Your answer should be the lines below from the one holding "purple L-shape: moved 3 px right, 4 px up" through the one holding "purple star: rotated", copied exactly and with nothing else.

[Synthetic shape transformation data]
┏━━

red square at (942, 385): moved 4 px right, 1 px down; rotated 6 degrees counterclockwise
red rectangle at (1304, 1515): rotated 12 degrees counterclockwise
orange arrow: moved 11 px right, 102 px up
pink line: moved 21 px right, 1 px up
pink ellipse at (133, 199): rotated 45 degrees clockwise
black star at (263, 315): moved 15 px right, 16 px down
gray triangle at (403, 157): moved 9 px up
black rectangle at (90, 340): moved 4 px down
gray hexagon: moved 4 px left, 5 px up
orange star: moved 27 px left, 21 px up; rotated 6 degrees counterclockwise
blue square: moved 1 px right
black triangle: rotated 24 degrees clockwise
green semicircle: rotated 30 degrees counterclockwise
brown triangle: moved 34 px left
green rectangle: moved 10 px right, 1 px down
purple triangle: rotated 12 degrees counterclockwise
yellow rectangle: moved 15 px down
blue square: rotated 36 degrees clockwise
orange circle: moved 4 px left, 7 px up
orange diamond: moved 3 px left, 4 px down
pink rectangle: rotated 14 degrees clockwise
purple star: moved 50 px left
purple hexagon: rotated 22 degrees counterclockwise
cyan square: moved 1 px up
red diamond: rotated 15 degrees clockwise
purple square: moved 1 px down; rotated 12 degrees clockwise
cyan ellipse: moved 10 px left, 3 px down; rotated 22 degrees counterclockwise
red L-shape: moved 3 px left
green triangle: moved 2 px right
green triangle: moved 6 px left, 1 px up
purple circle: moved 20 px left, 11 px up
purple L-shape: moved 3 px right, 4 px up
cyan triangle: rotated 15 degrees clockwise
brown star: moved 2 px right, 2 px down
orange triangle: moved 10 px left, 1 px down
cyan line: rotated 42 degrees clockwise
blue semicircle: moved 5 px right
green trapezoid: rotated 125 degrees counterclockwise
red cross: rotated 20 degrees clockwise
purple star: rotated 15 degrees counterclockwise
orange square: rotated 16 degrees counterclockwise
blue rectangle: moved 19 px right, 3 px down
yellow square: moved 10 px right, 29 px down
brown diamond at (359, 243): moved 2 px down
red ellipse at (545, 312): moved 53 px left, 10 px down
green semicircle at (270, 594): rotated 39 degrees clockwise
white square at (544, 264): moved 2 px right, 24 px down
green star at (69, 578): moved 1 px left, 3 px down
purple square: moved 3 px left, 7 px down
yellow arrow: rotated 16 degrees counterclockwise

┗━━

__REPLY TO THE TASK__.
purple L-shape: moved 3 px right, 4 px up
cyan triangle: rotated 15 degrees clockwise
brown star: moved 2 px right, 2 px down
orange triangle: moved 10 px left, 1 px down
cyan line: rotated 42 degrees clockwise
blue semicircle: moved 5 px right
green trapezoid: rotated 125 degrees counterclockwise
red cross: rotated 20 degrees clockwise
purple star: rotated 15 degrees counterclockwise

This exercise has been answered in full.